##### Material for this task #####

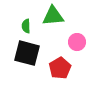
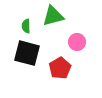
green triangle: rotated 10 degrees counterclockwise
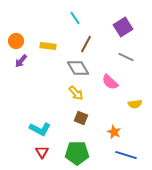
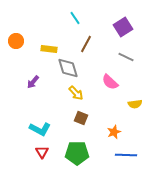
yellow rectangle: moved 1 px right, 3 px down
purple arrow: moved 12 px right, 21 px down
gray diamond: moved 10 px left; rotated 15 degrees clockwise
orange star: rotated 24 degrees clockwise
blue line: rotated 15 degrees counterclockwise
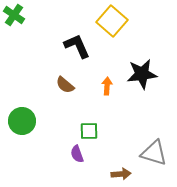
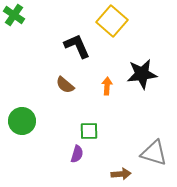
purple semicircle: rotated 144 degrees counterclockwise
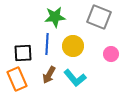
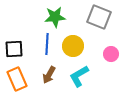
black square: moved 9 px left, 4 px up
cyan L-shape: moved 4 px right, 2 px up; rotated 100 degrees clockwise
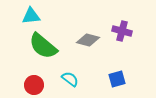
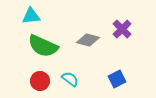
purple cross: moved 2 px up; rotated 30 degrees clockwise
green semicircle: rotated 16 degrees counterclockwise
blue square: rotated 12 degrees counterclockwise
red circle: moved 6 px right, 4 px up
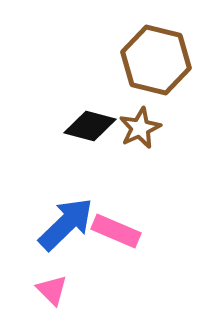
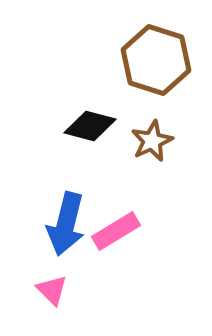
brown hexagon: rotated 4 degrees clockwise
brown star: moved 12 px right, 13 px down
blue arrow: rotated 148 degrees clockwise
pink rectangle: rotated 54 degrees counterclockwise
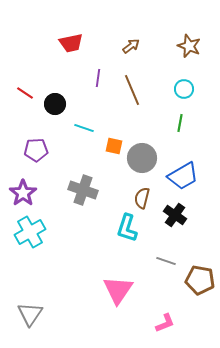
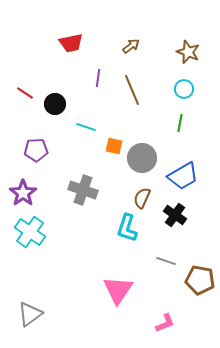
brown star: moved 1 px left, 6 px down
cyan line: moved 2 px right, 1 px up
brown semicircle: rotated 10 degrees clockwise
cyan cross: rotated 24 degrees counterclockwise
gray triangle: rotated 20 degrees clockwise
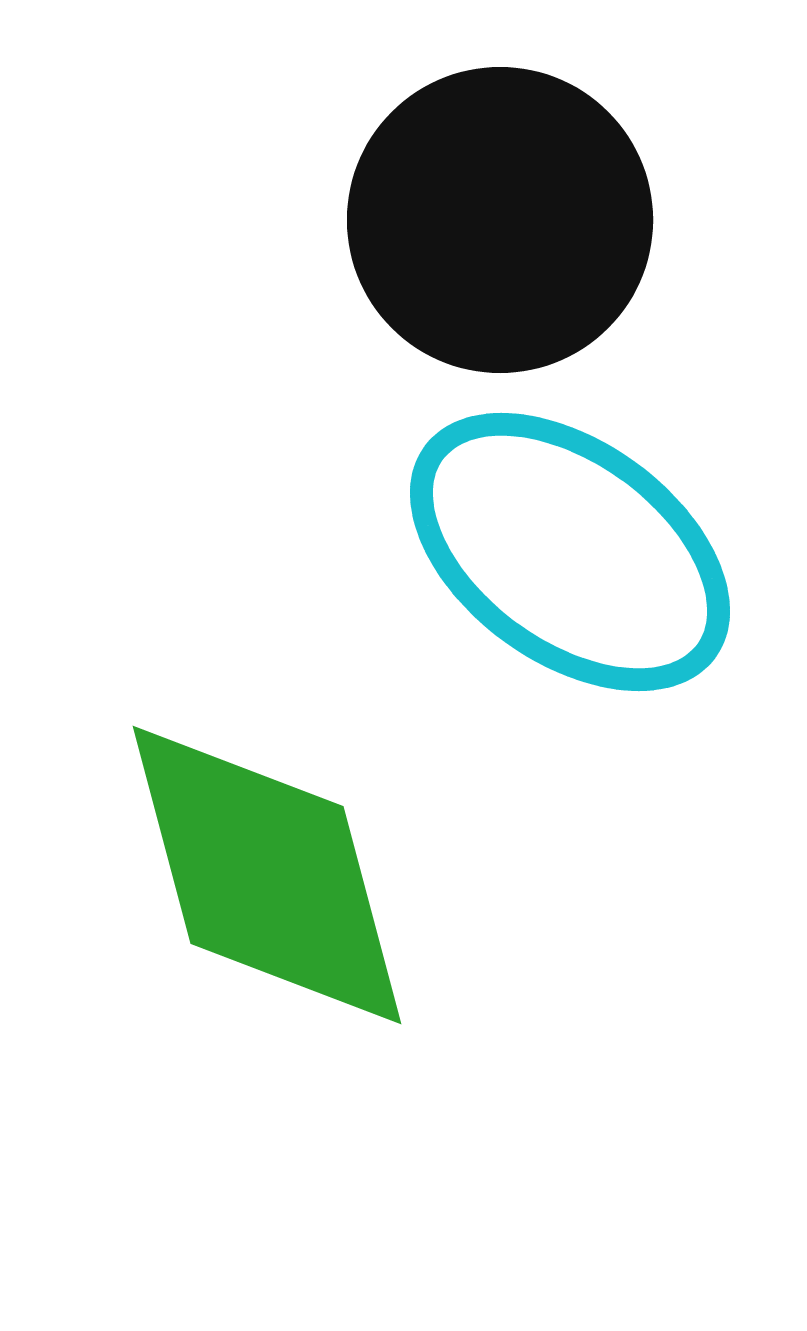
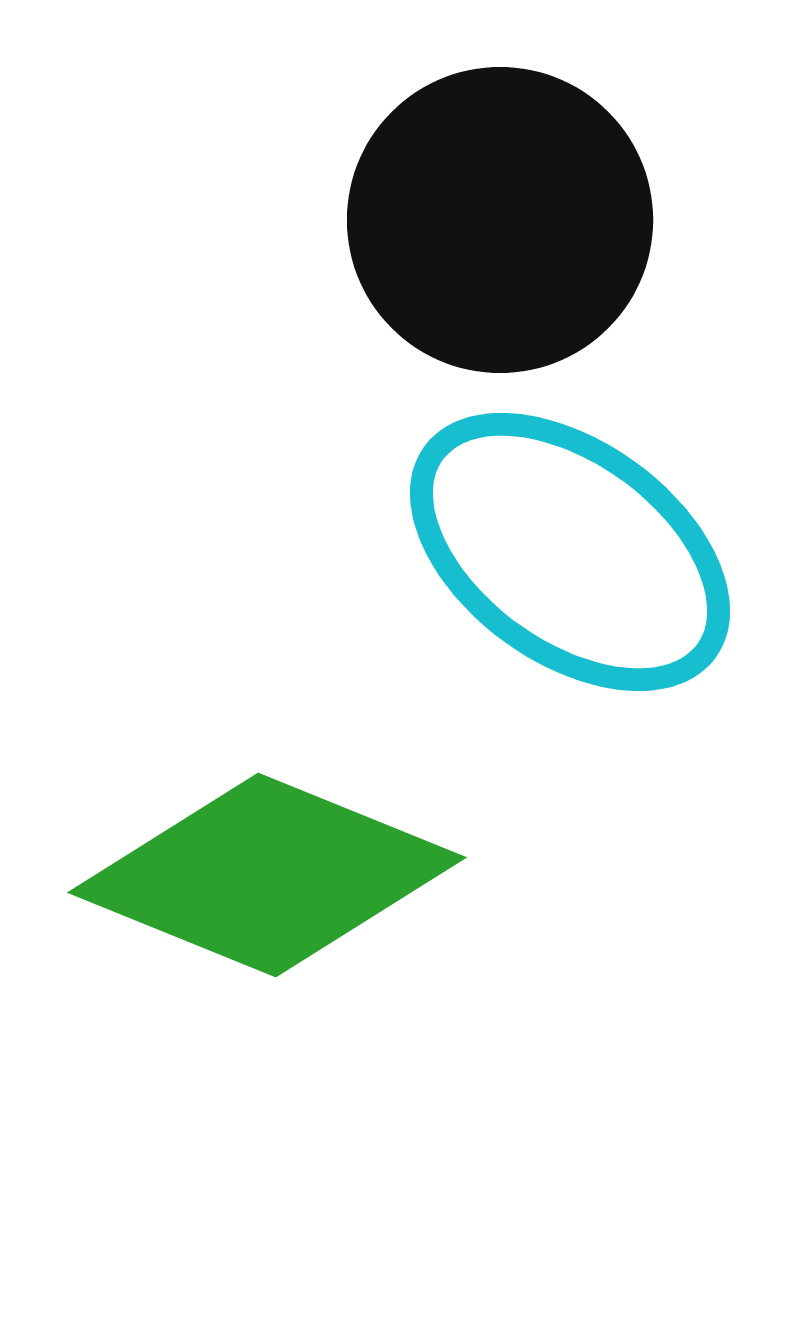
green diamond: rotated 53 degrees counterclockwise
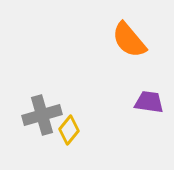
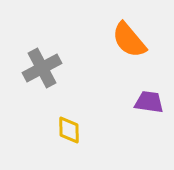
gray cross: moved 47 px up; rotated 12 degrees counterclockwise
yellow diamond: rotated 40 degrees counterclockwise
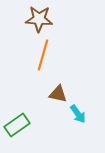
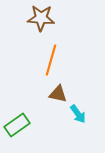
brown star: moved 2 px right, 1 px up
orange line: moved 8 px right, 5 px down
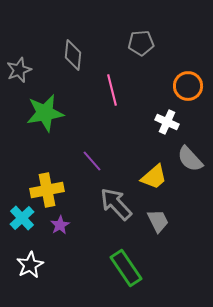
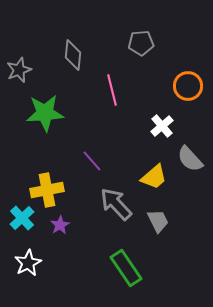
green star: rotated 6 degrees clockwise
white cross: moved 5 px left, 4 px down; rotated 25 degrees clockwise
white star: moved 2 px left, 2 px up
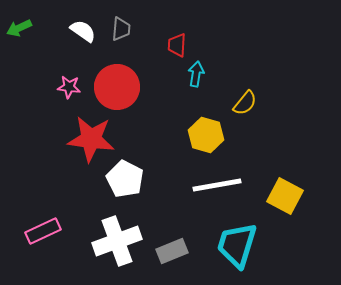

#####

Return the material in full, word for word, and skip the pictures.

green triangle: rotated 10 degrees counterclockwise
yellow rectangle: moved 1 px right, 3 px down
purple arrow: moved 12 px right, 21 px down
gray diamond: moved 10 px left; rotated 15 degrees clockwise
orange star: rotated 24 degrees clockwise
blue line: rotated 15 degrees counterclockwise
purple semicircle: rotated 144 degrees counterclockwise
black square: moved 9 px left, 4 px up
cyan L-shape: moved 4 px right, 2 px up; rotated 100 degrees clockwise
purple cross: moved 2 px up; rotated 30 degrees clockwise
green semicircle: rotated 16 degrees counterclockwise
blue square: rotated 12 degrees counterclockwise
red circle: moved 6 px right, 4 px up
brown hexagon: rotated 4 degrees clockwise
brown star: moved 12 px right, 13 px down
blue arrow: rotated 148 degrees clockwise
pink rectangle: rotated 54 degrees counterclockwise
brown star: moved 1 px left, 6 px down
cyan line: moved 2 px right, 1 px up
brown semicircle: rotated 10 degrees clockwise
cyan cross: rotated 24 degrees counterclockwise
gray triangle: rotated 20 degrees clockwise
green diamond: rotated 53 degrees counterclockwise
gray cross: moved 47 px up; rotated 12 degrees counterclockwise
yellow diamond: rotated 40 degrees counterclockwise
brown star: moved 2 px right, 1 px up
orange line: moved 8 px right, 5 px down
green star: rotated 6 degrees clockwise
white cross: moved 5 px left, 4 px down; rotated 25 degrees clockwise
white star: moved 2 px left, 2 px up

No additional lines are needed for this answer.